— Work instructions —
The reply should contain every line of the data, repeated exactly, and no pictures.

--- Given records ---

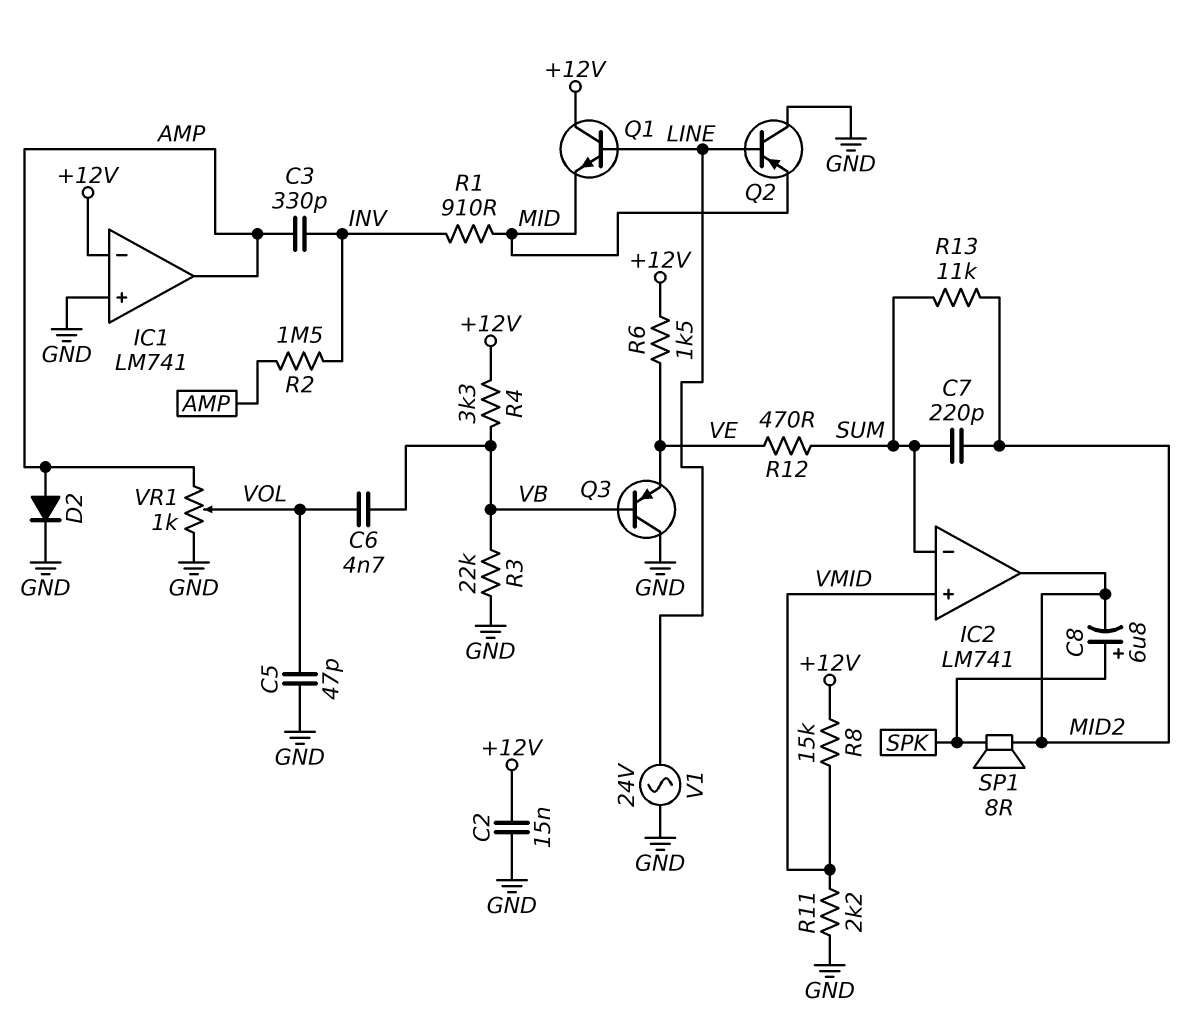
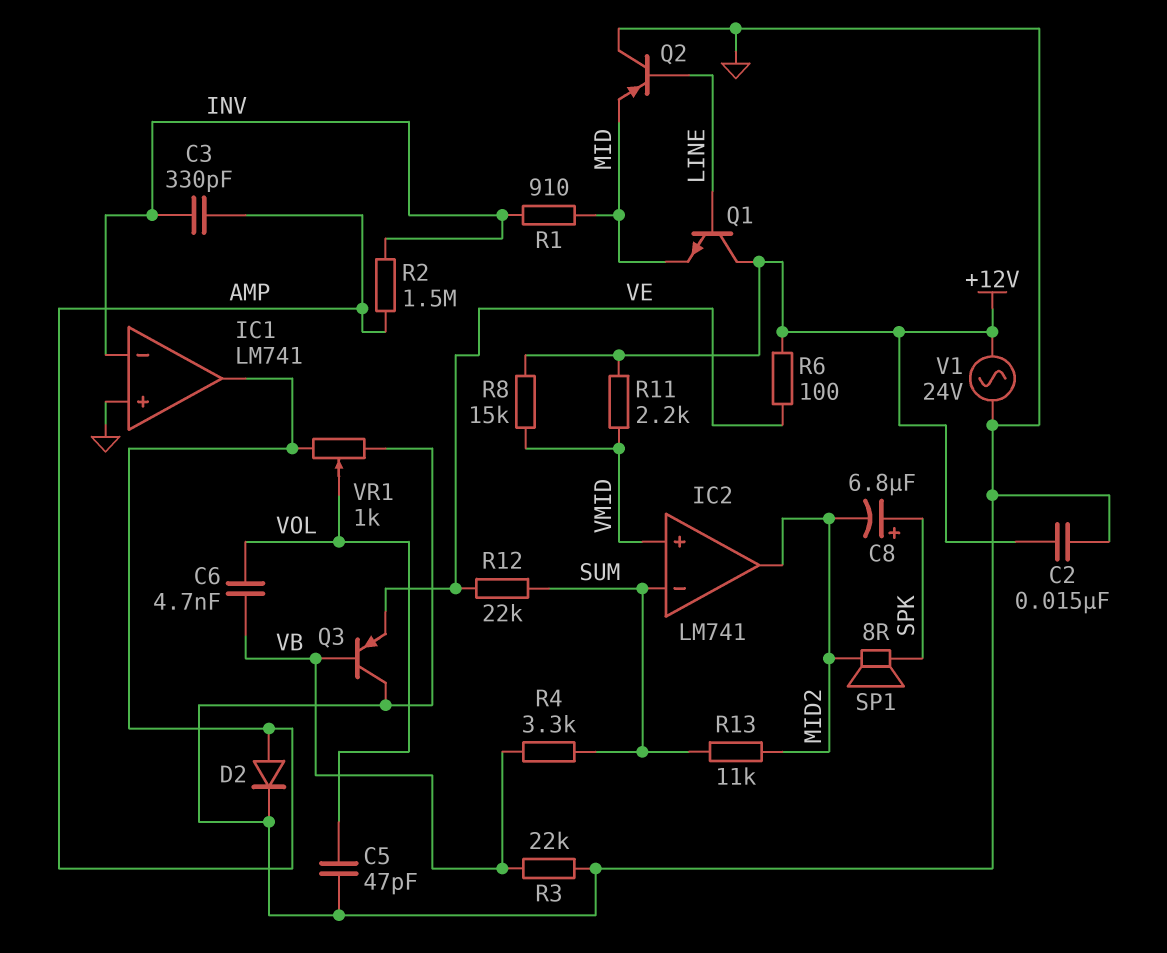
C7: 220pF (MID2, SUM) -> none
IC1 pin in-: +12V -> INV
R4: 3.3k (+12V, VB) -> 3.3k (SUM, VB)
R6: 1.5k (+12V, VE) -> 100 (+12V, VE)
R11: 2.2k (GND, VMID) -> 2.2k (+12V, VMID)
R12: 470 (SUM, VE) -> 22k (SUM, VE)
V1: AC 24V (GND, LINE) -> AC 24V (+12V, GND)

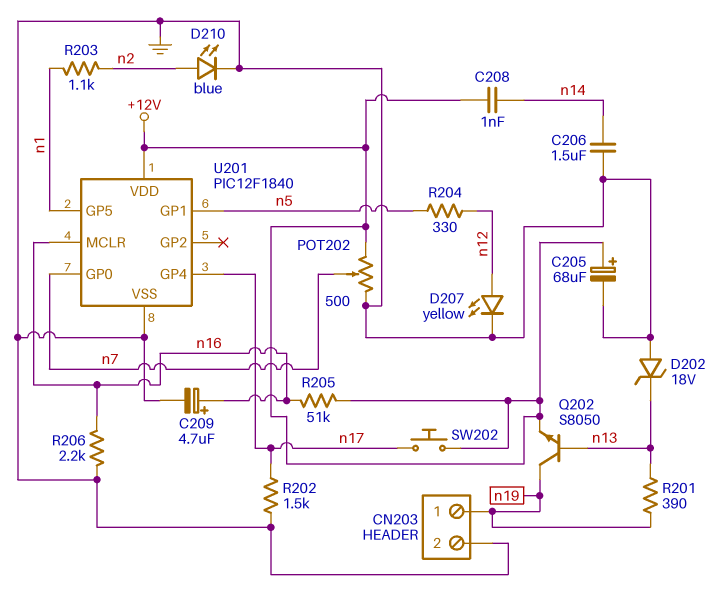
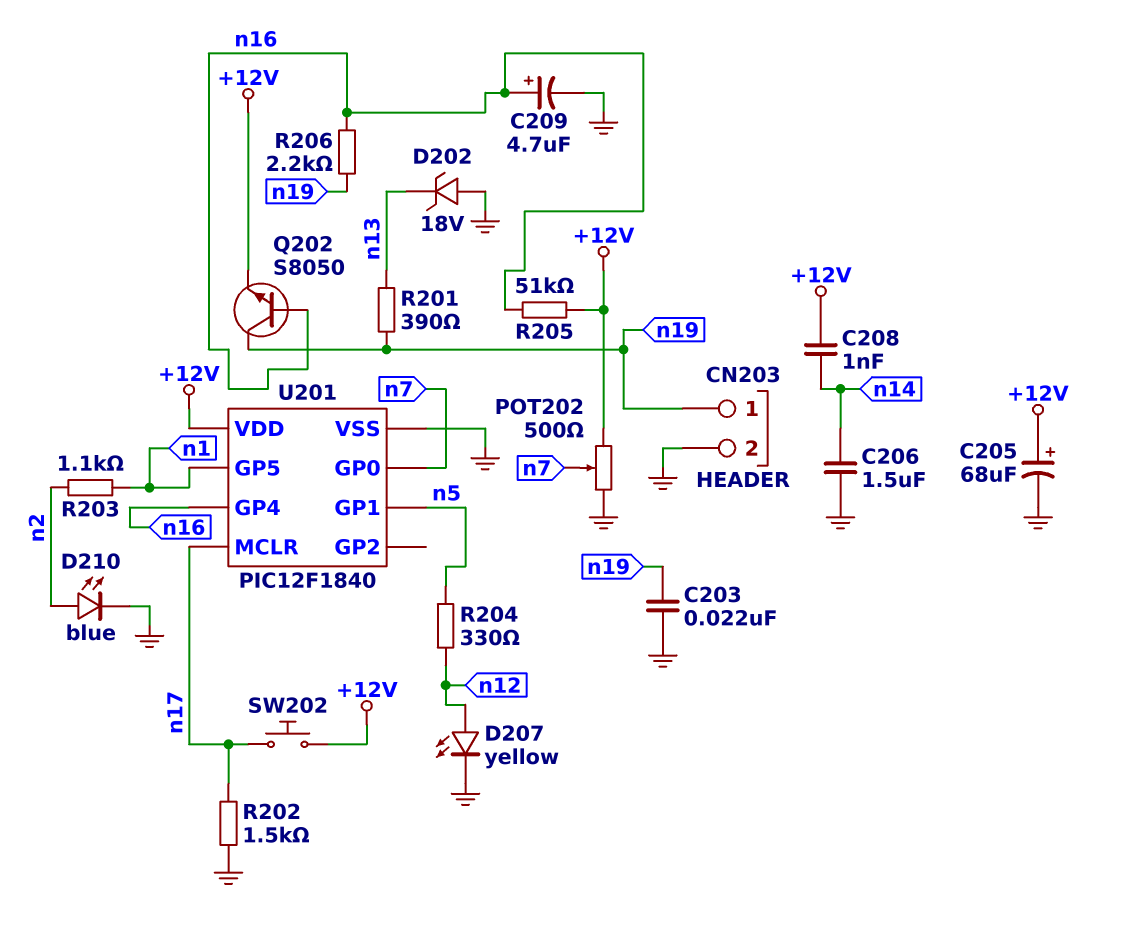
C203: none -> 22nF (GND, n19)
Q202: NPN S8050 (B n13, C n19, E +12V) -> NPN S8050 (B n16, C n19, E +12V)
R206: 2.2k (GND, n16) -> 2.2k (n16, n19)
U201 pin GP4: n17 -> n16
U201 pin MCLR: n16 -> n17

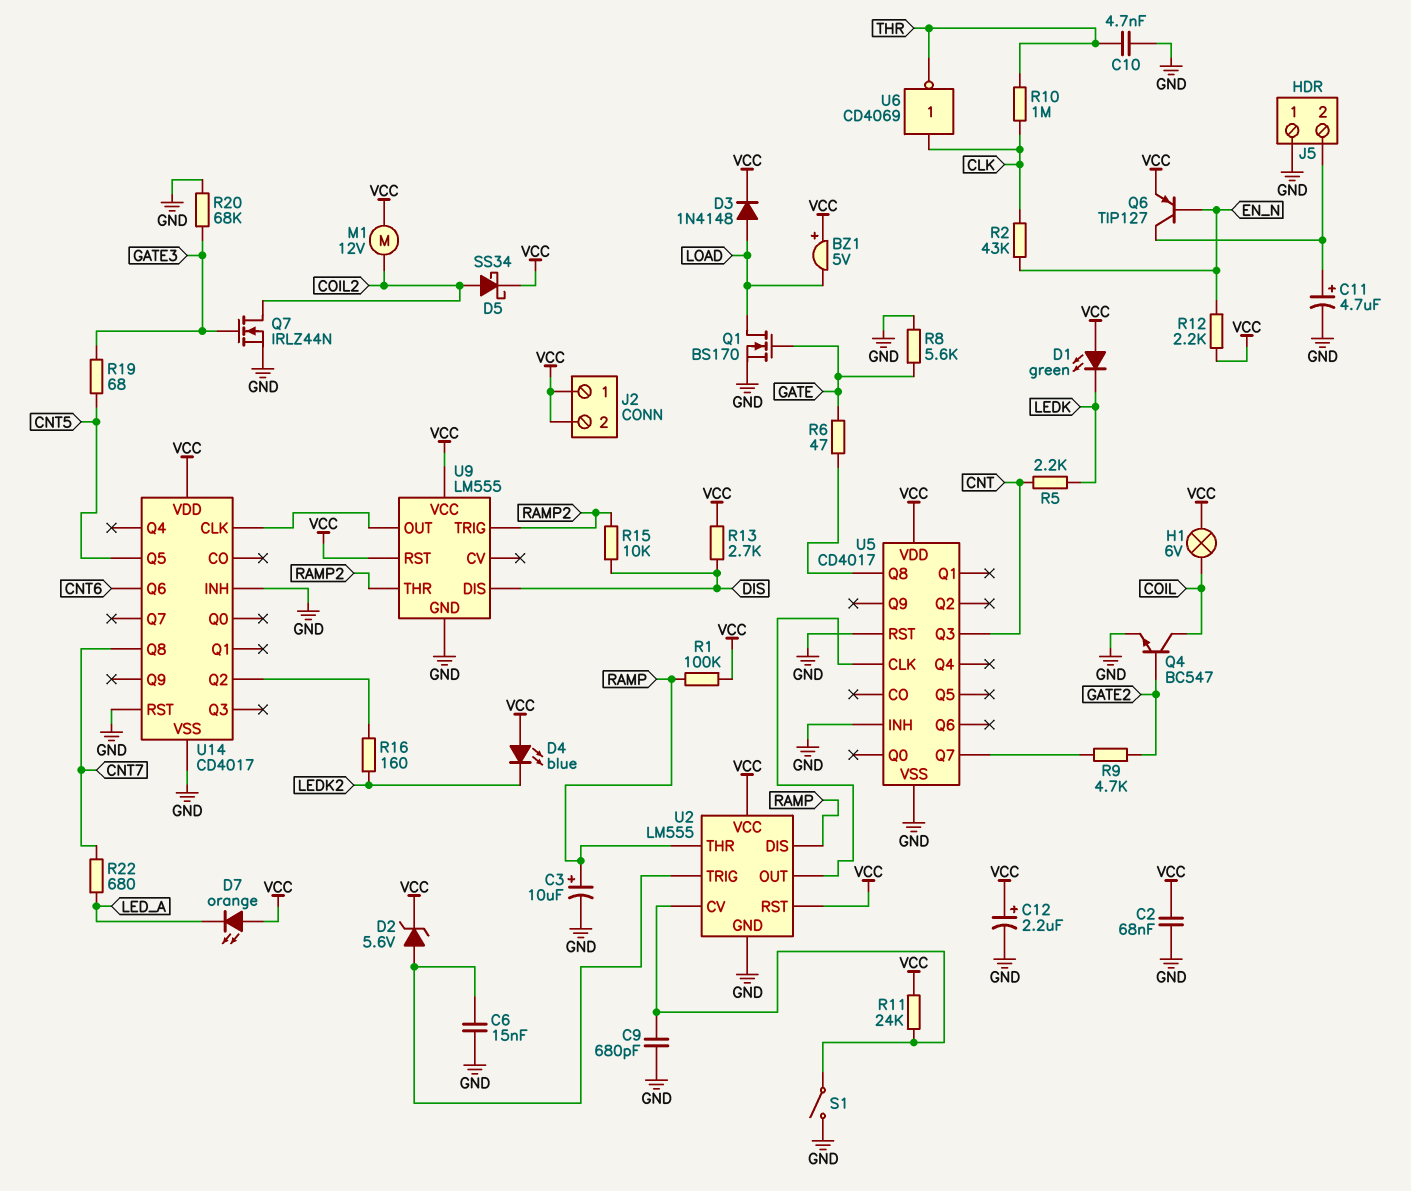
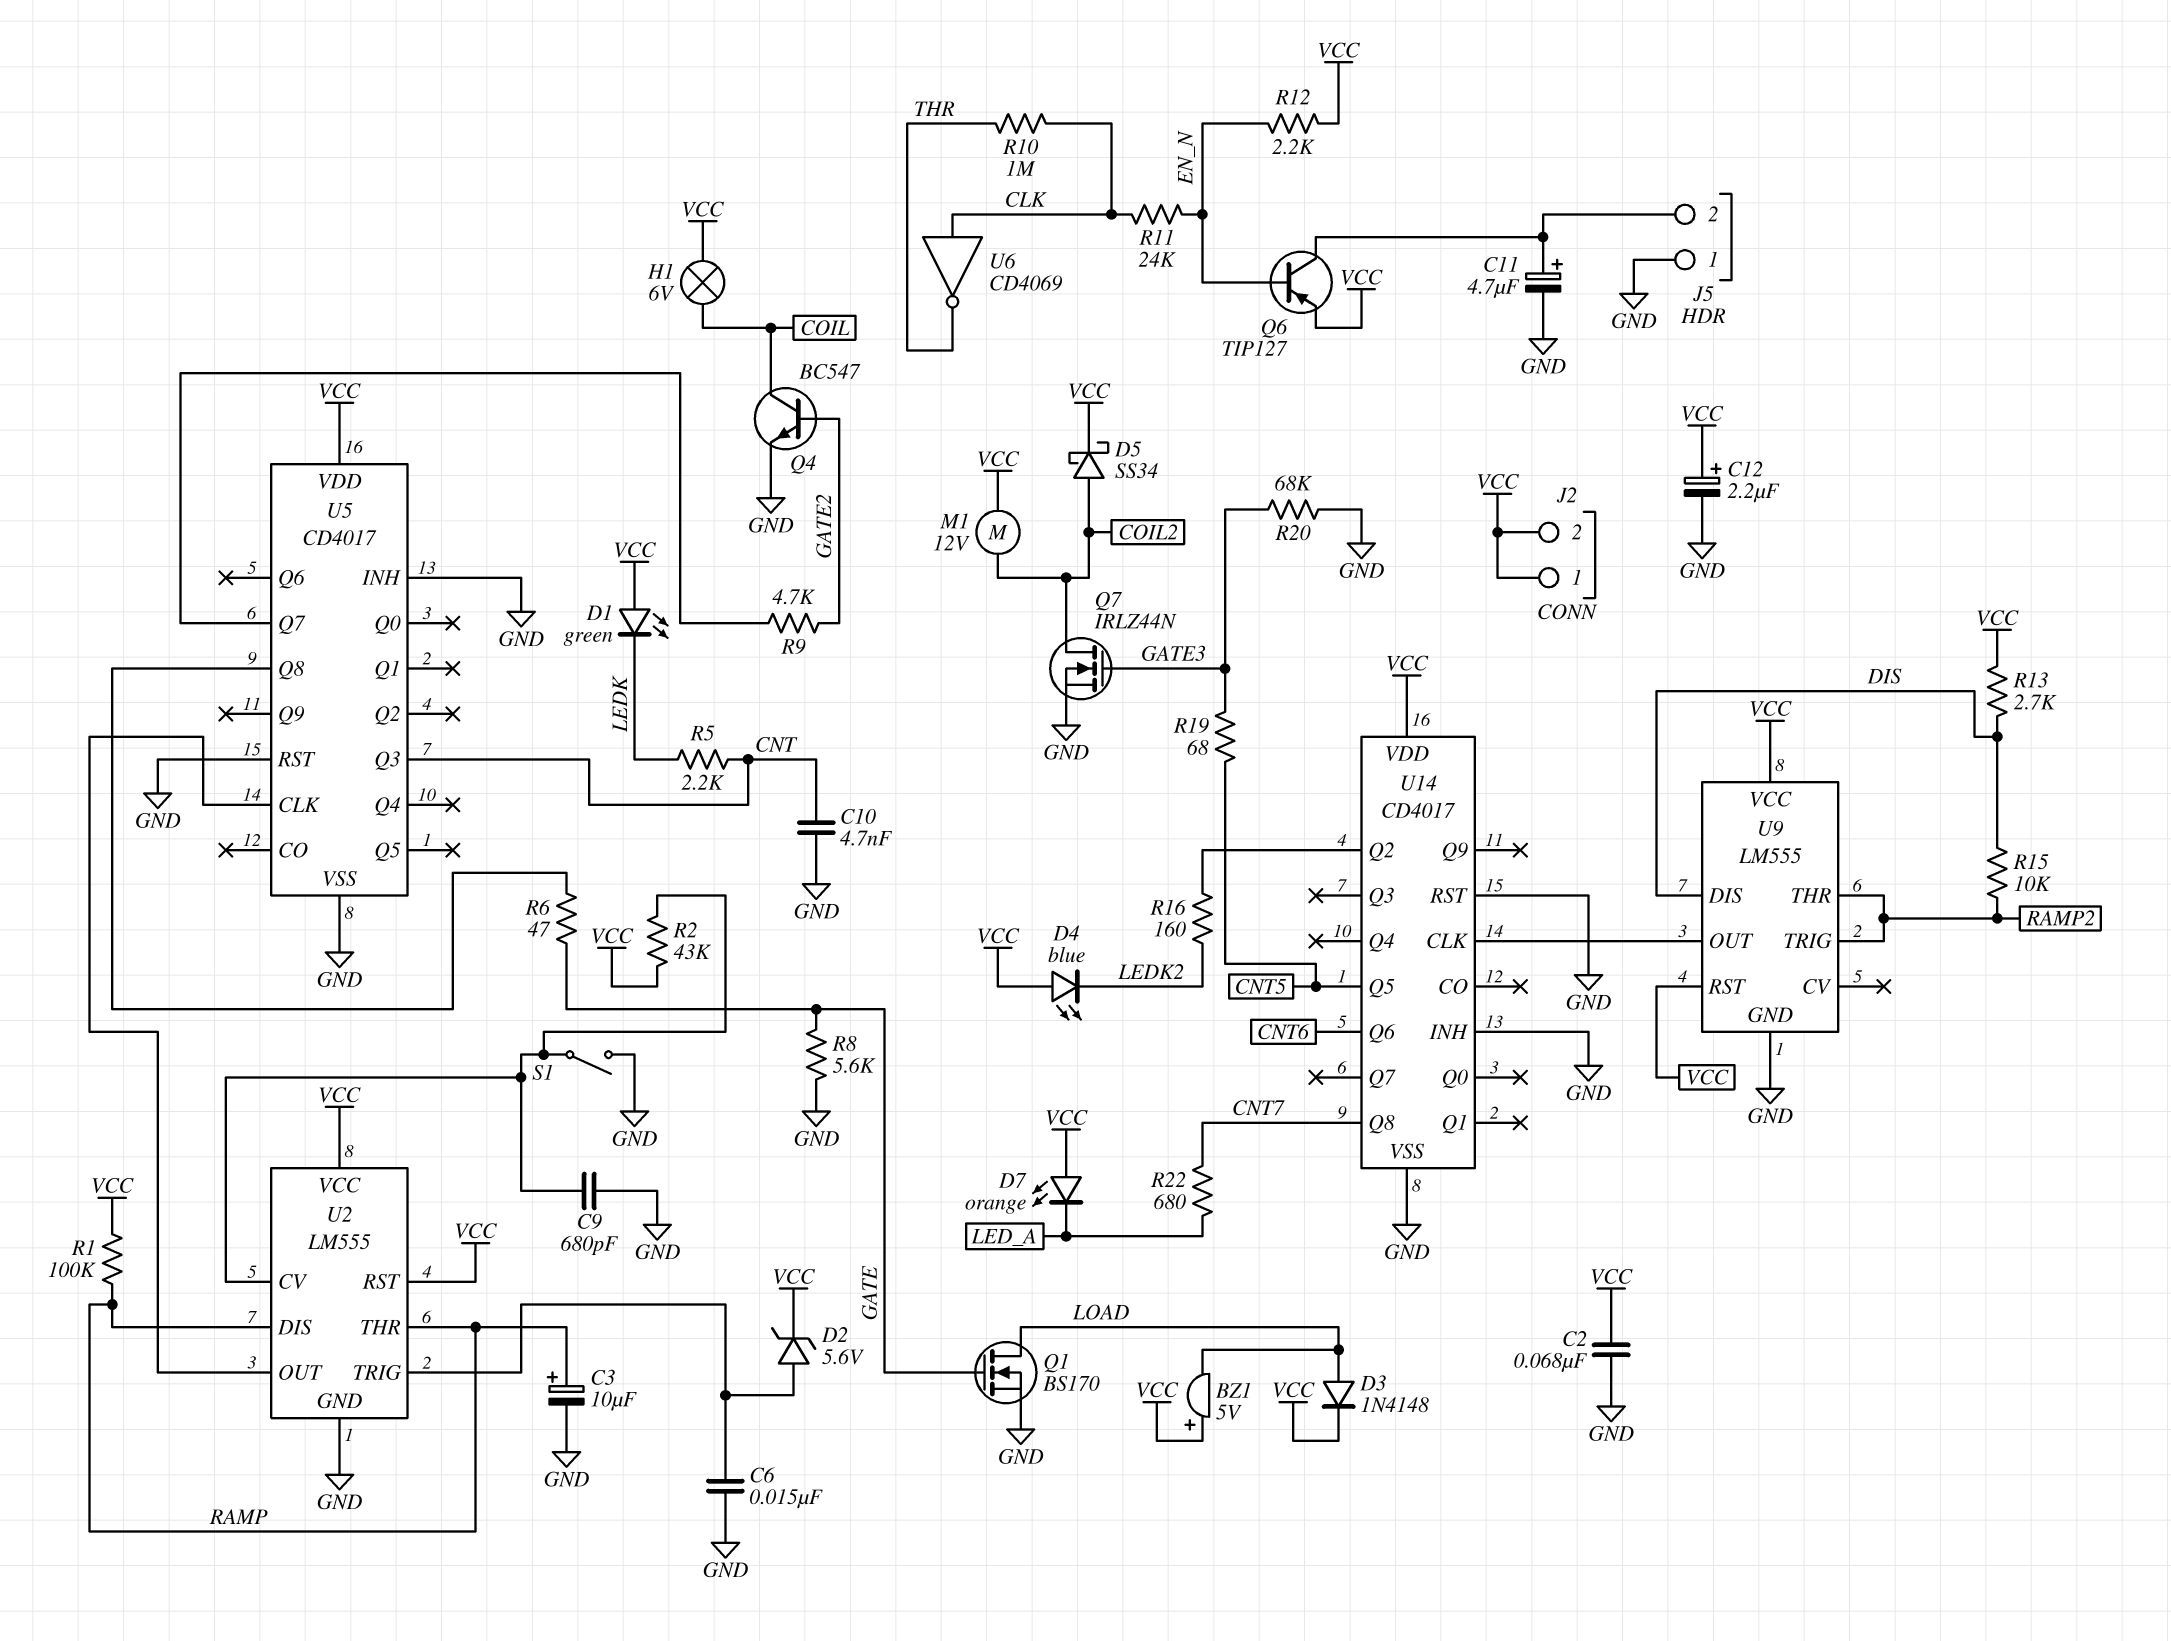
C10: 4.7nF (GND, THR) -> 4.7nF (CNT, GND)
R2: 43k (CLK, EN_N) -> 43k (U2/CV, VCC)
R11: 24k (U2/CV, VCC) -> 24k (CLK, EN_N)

---

— Task response —
C7: 220pF (MID2, SUM) -> none
IC1 pin in-: +12V -> INV
R4: 3.3k (+12V, VB) -> 3.3k (SUM, VB)
R6: 1.5k (+12V, VE) -> 100 (+12V, VE)
R11: 2.2k (GND, VMID) -> 2.2k (+12V, VMID)
R12: 470 (SUM, VE) -> 22k (SUM, VE)
V1: AC 24V (GND, LINE) -> AC 24V (+12V, GND)

C203: none -> 22nF (GND, n19)
Q202: NPN S8050 (B n13, C n19, E +12V) -> NPN S8050 (B n16, C n19, E +12V)
R206: 2.2k (GND, n16) -> 2.2k (n16, n19)
U201 pin GP4: n17 -> n16
U201 pin MCLR: n16 -> n17

C10: 4.7nF (GND, THR) -> 4.7nF (CNT, GND)
R2: 43k (CLK, EN_N) -> 43k (U2/CV, VCC)
R11: 24k (U2/CV, VCC) -> 24k (CLK, EN_N)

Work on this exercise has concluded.